Stored entries
# # # # #

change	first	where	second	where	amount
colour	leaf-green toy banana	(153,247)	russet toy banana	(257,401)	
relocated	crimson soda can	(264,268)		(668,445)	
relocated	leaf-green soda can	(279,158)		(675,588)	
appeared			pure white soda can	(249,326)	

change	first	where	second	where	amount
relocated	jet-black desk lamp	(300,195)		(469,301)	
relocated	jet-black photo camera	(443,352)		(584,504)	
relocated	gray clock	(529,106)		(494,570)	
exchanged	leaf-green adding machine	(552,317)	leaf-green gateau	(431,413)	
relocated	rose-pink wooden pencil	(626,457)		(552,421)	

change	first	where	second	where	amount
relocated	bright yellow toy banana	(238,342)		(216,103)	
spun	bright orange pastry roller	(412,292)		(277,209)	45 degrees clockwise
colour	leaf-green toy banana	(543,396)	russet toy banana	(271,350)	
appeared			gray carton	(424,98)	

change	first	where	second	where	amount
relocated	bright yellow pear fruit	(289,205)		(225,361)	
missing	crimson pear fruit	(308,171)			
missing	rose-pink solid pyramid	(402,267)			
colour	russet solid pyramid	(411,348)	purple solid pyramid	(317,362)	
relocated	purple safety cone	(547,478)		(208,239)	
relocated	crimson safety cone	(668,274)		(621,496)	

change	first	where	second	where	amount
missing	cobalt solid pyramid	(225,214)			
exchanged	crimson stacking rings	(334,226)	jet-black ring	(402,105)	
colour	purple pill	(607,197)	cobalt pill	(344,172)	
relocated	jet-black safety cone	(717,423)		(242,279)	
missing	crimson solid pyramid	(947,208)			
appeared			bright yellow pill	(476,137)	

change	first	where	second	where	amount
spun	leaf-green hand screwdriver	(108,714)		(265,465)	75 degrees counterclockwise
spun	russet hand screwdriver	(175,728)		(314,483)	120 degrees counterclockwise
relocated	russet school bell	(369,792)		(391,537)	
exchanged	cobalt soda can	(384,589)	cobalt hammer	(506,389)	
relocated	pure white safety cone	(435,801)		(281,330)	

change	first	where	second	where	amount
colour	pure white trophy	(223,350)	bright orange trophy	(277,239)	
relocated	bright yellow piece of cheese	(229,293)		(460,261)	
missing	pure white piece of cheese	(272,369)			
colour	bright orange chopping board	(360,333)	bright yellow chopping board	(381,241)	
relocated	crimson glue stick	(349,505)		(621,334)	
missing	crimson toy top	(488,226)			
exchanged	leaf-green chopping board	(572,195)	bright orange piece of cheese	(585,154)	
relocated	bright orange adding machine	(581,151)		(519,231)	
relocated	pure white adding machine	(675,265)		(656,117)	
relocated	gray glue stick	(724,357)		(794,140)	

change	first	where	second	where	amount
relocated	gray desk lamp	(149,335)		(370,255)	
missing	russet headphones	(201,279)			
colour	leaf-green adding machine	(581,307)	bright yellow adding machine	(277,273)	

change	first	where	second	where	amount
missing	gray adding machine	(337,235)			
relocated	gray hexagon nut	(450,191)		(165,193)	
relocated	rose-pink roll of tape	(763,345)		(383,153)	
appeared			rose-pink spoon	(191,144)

# # # # #

### Task instructions
Output every record above, exactly as written.

### Finished exercise
change	first	where	second	where	amount
colour	leaf-green toy banana	(153,247)	russet toy banana	(257,401)	
relocated	crimson soda can	(264,268)		(668,445)	
relocated	leaf-green soda can	(279,158)		(675,588)	
appeared			pure white soda can	(249,326)	

change	first	where	second	where	amount
relocated	jet-black desk lamp	(300,195)		(469,301)	
relocated	jet-black photo camera	(443,352)		(584,504)	
relocated	gray clock	(529,106)		(494,570)	
exchanged	leaf-green adding machine	(552,317)	leaf-green gateau	(431,413)	
relocated	rose-pink wooden pencil	(626,457)		(552,421)	

change	first	where	second	where	amount
relocated	bright yellow toy banana	(238,342)		(216,103)	
spun	bright orange pastry roller	(412,292)		(277,209)	45 degrees clockwise
colour	leaf-green toy banana	(543,396)	russet toy banana	(271,350)	
appeared			gray carton	(424,98)	

change	first	where	second	where	amount
relocated	bright yellow pear fruit	(289,205)		(225,361)	
missing	crimson pear fruit	(308,171)			
missing	rose-pink solid pyramid	(402,267)			
colour	russet solid pyramid	(411,348)	purple solid pyramid	(317,362)	
relocated	purple safety cone	(547,478)		(208,239)	
relocated	crimson safety cone	(668,274)		(621,496)	

change	first	where	second	where	amount
missing	cobalt solid pyramid	(225,214)			
exchanged	crimson stacking rings	(334,226)	jet-black ring	(402,105)	
colour	purple pill	(607,197)	cobalt pill	(344,172)	
relocated	jet-black safety cone	(717,423)		(242,279)	
missing	crimson solid pyramid	(947,208)			
appeared			bright yellow pill	(476,137)	

change	first	where	second	where	amount
spun	leaf-green hand screwdriver	(108,714)		(265,465)	75 degrees counterclockwise
spun	russet hand screwdriver	(175,728)		(314,483)	120 degrees counterclockwise
relocated	russet school bell	(369,792)		(391,537)	
exchanged	cobalt soda can	(384,589)	cobalt hammer	(506,389)	
relocated	pure white safety cone	(435,801)		(281,330)	

change	first	where	second	where	amount
colour	pure white trophy	(223,350)	bright orange trophy	(277,239)	
relocated	bright yellow piece of cheese	(229,293)		(460,261)	
missing	pure white piece of cheese	(272,369)			
colour	bright orange chopping board	(360,333)	bright yellow chopping board	(381,241)	
relocated	crimson glue stick	(349,505)		(621,334)	
missing	crimson toy top	(488,226)			
exchanged	leaf-green chopping board	(572,195)	bright orange piece of cheese	(585,154)	
relocated	bright orange adding machine	(581,151)		(519,231)	
relocated	pure white adding machine	(675,265)		(656,117)	
relocated	gray glue stick	(724,357)		(794,140)	

change	first	where	second	where	amount
relocated	gray desk lamp	(149,335)		(370,255)	
missing	russet headphones	(201,279)			
colour	leaf-green adding machine	(581,307)	bright yellow adding machine	(277,273)	

change	first	where	second	where	amount
missing	gray adding machine	(337,235)			
relocated	gray hexagon nut	(450,191)		(165,193)	
relocated	rose-pink roll of tape	(763,345)		(383,153)	
appeared			rose-pink spoon	(191,144)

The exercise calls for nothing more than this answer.